* _What the task asks_: Report every line of the records beneath this task that holds the string "diode".

(Records from a data collection)
- Opening Delimiter -

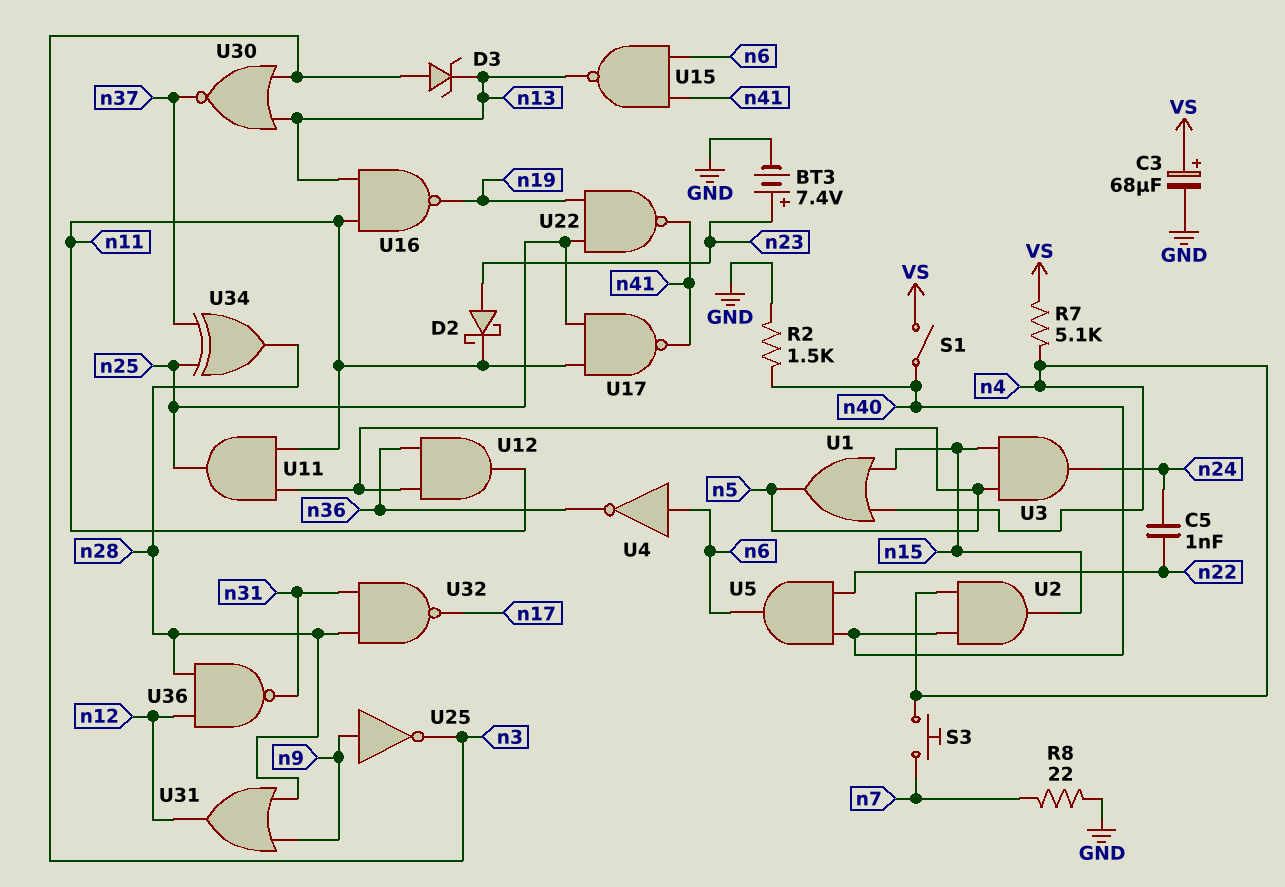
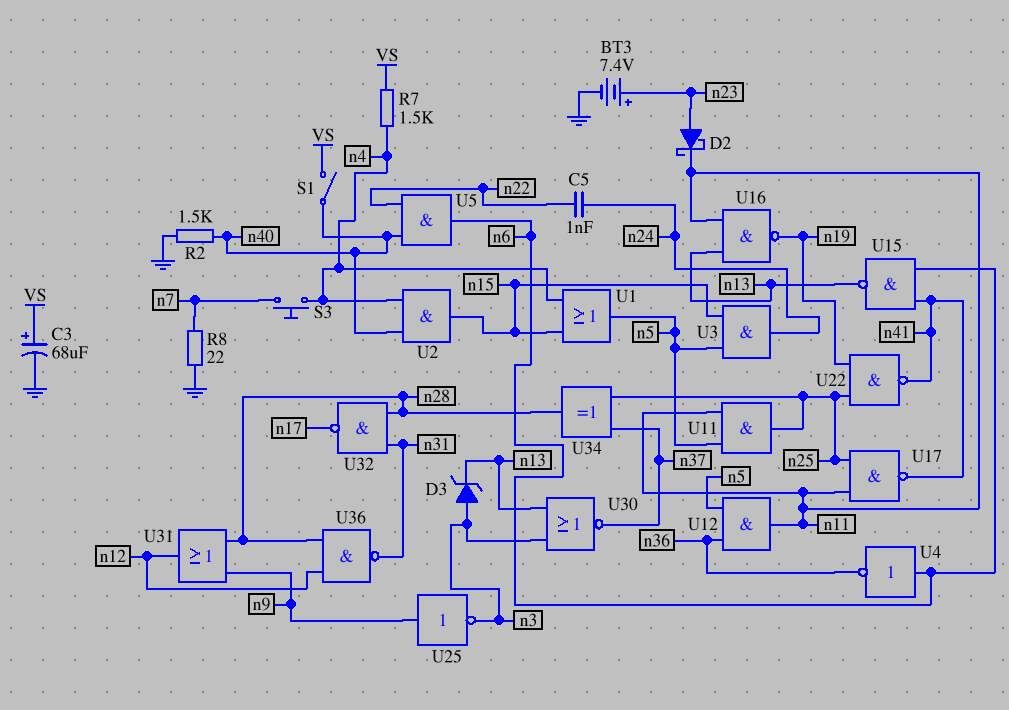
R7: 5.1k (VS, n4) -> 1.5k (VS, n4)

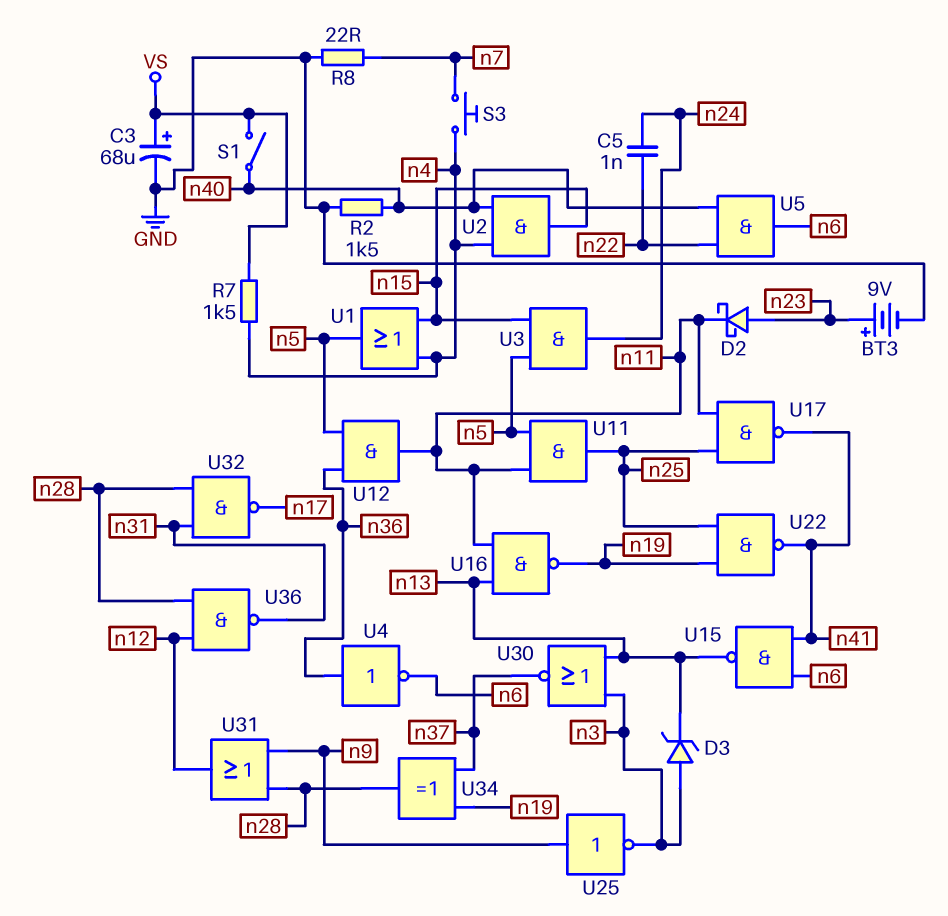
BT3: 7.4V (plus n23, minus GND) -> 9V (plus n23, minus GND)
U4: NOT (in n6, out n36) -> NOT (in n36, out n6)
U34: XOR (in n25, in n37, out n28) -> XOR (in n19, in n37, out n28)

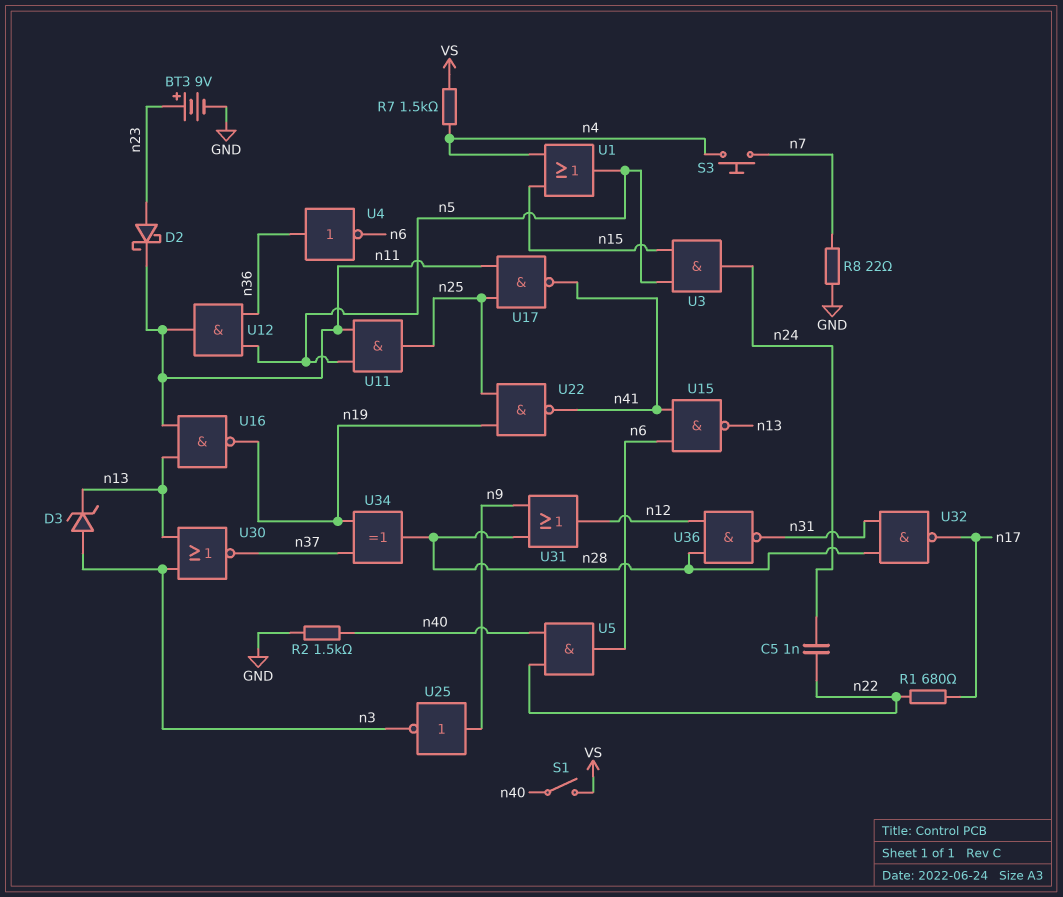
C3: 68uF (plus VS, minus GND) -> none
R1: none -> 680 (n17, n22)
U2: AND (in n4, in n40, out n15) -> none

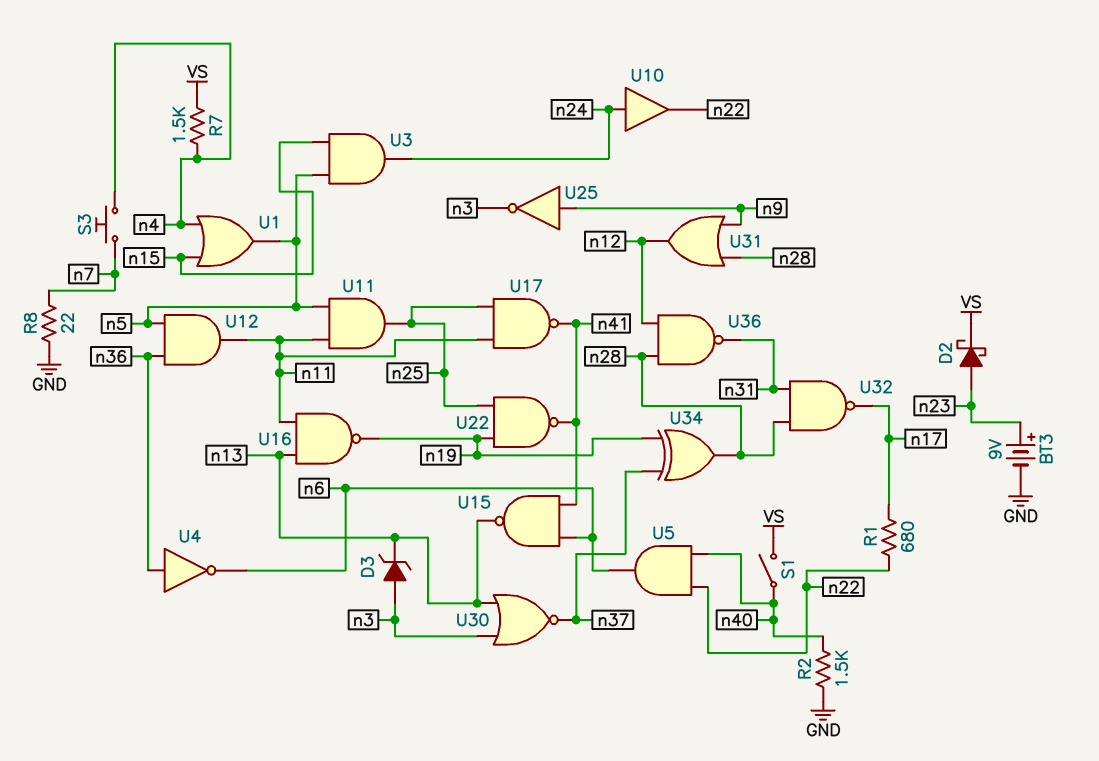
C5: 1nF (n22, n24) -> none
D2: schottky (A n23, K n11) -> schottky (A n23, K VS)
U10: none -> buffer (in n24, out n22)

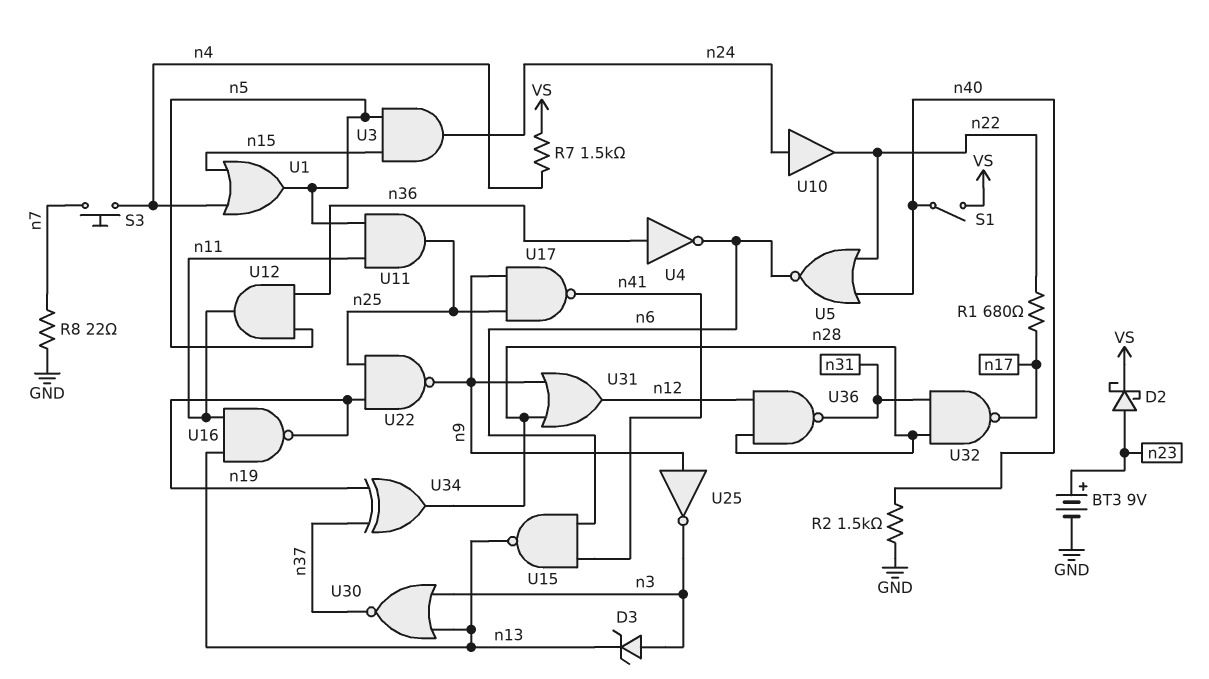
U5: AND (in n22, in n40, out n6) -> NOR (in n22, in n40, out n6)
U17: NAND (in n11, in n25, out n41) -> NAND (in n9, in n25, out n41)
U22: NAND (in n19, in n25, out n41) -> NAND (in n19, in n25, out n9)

- Closing Delimiter -
- Opening Delimiter -

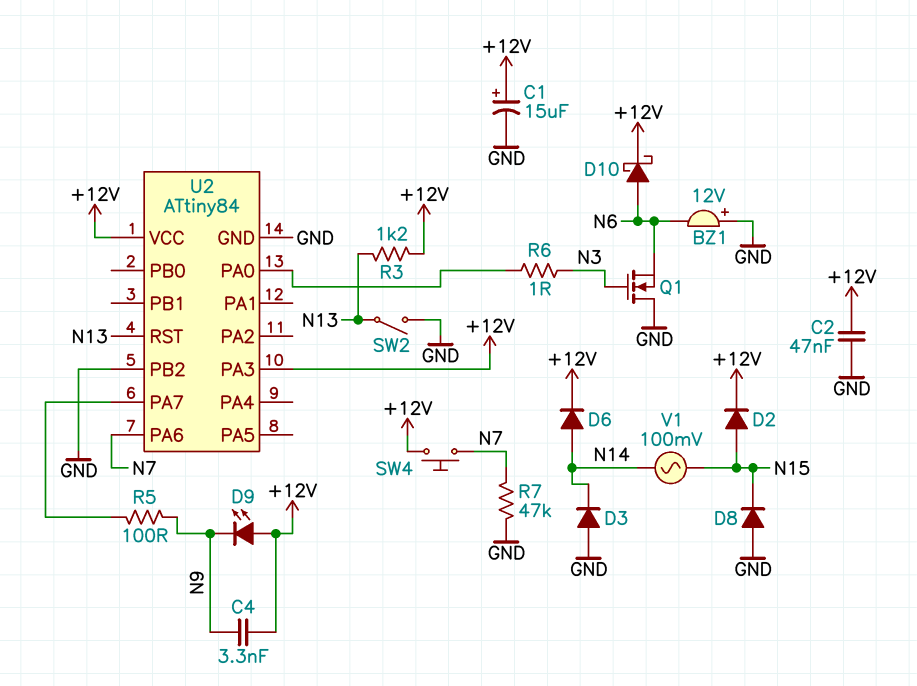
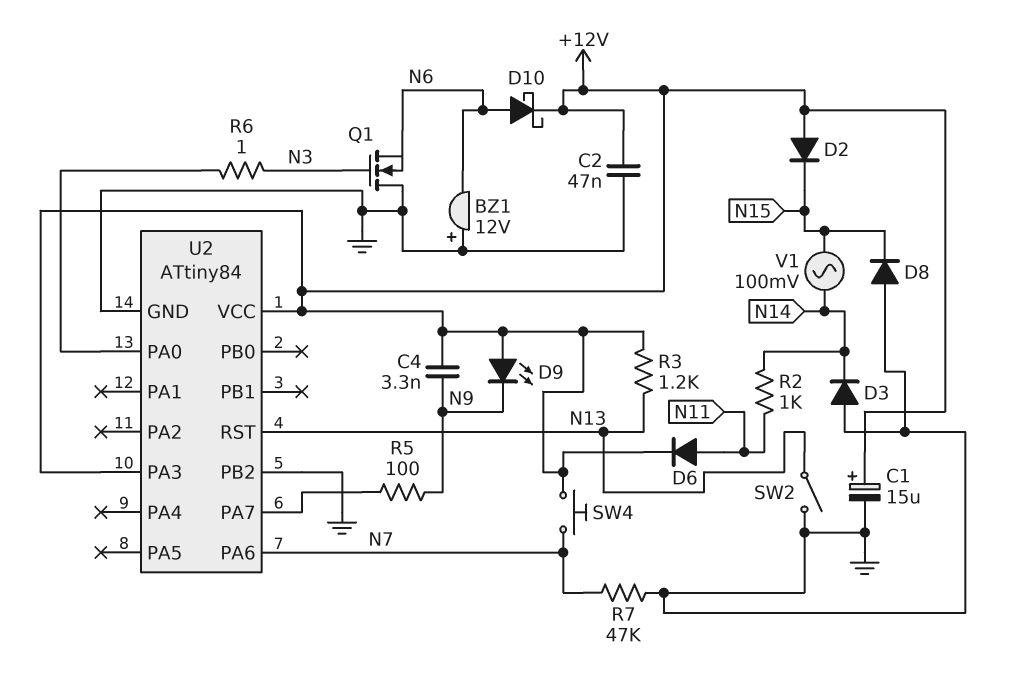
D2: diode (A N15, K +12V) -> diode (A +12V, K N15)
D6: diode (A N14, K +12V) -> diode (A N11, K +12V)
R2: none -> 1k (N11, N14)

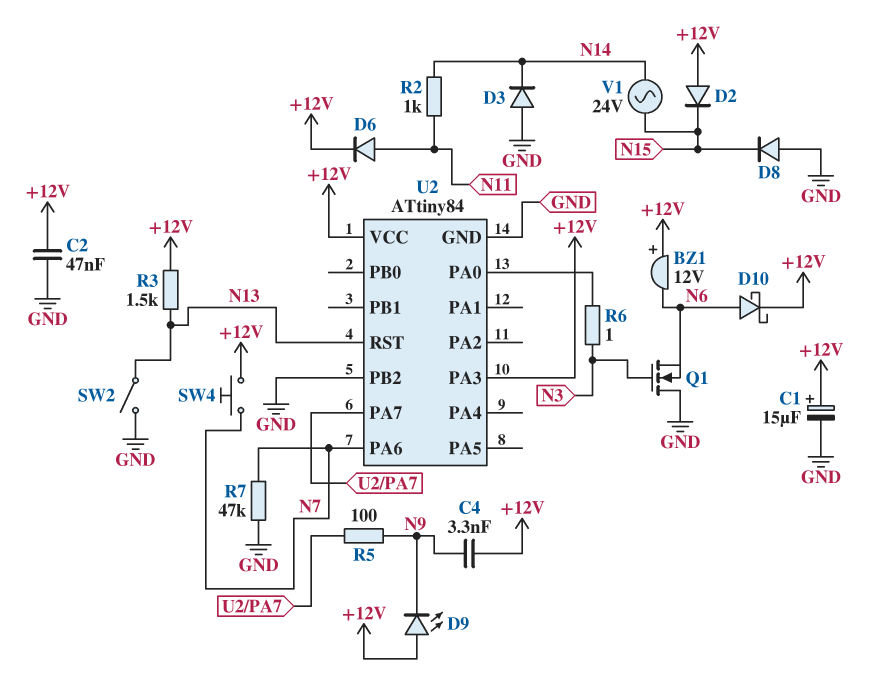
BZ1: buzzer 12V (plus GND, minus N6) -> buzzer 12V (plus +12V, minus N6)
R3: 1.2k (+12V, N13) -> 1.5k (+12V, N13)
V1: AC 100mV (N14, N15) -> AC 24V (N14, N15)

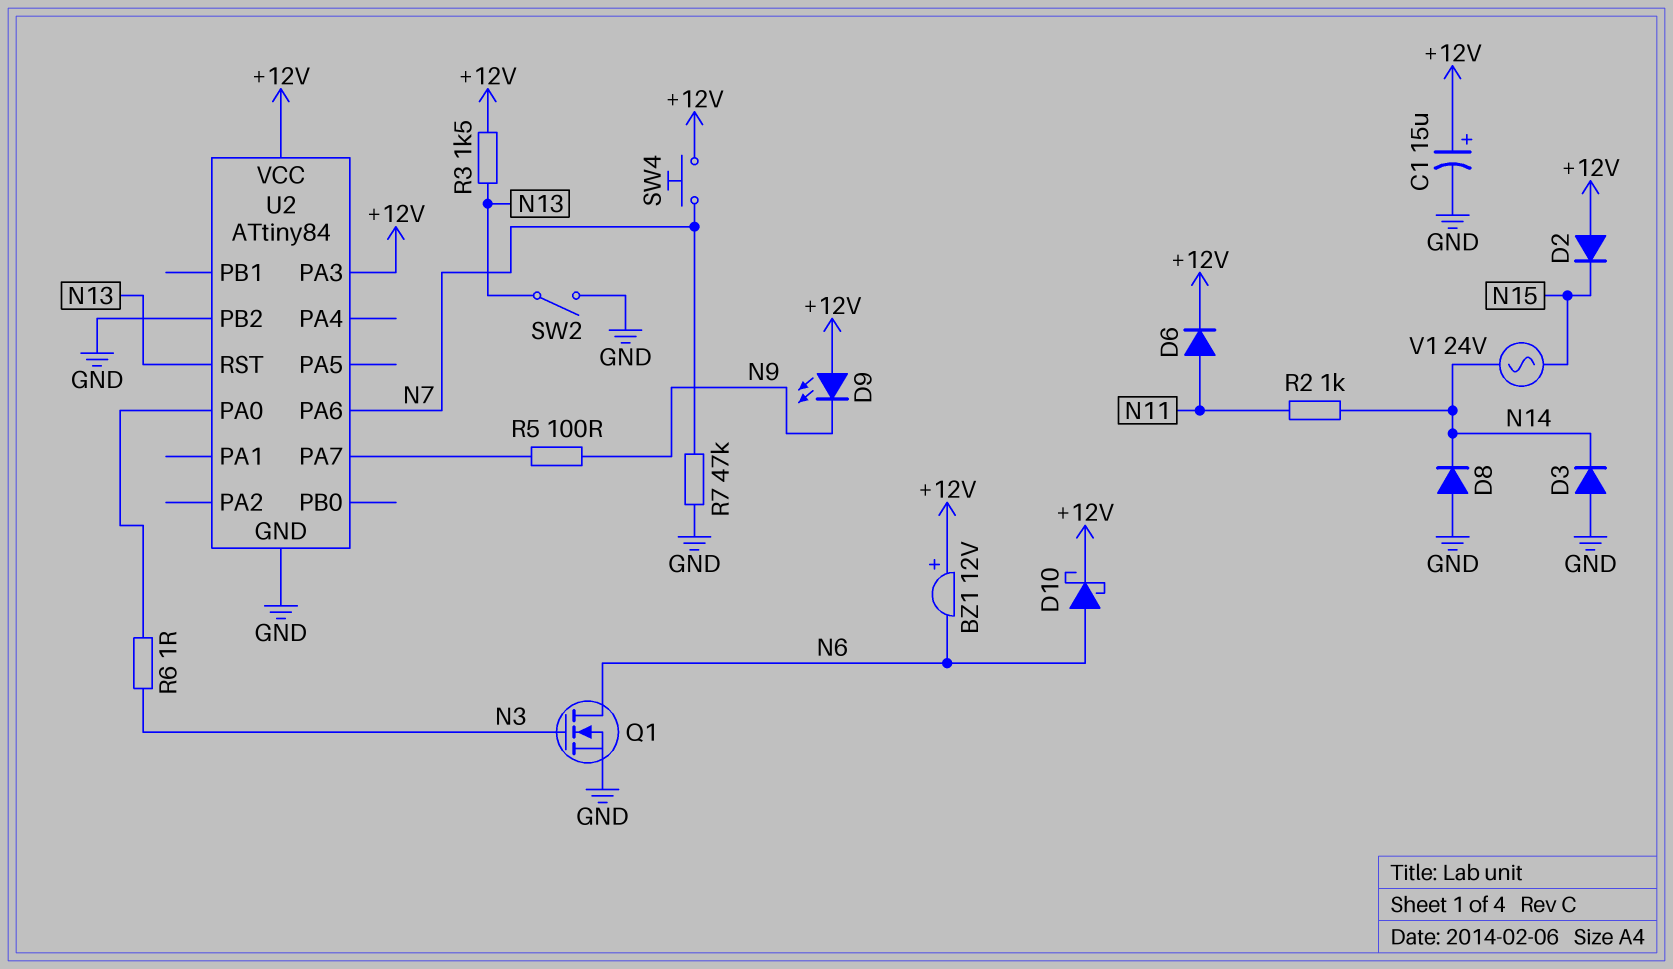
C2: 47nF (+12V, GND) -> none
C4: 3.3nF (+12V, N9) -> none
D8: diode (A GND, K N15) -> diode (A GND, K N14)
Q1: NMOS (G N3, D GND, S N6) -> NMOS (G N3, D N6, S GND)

- Closing Delimiter -

* _Solution to the problem_:
D2: diode (A N15, K +12V) -> diode (A +12V, K N15)
D6: diode (A N14, K +12V) -> diode (A N11, K +12V)
D8: diode (A GND, K N15) -> diode (A GND, K N14)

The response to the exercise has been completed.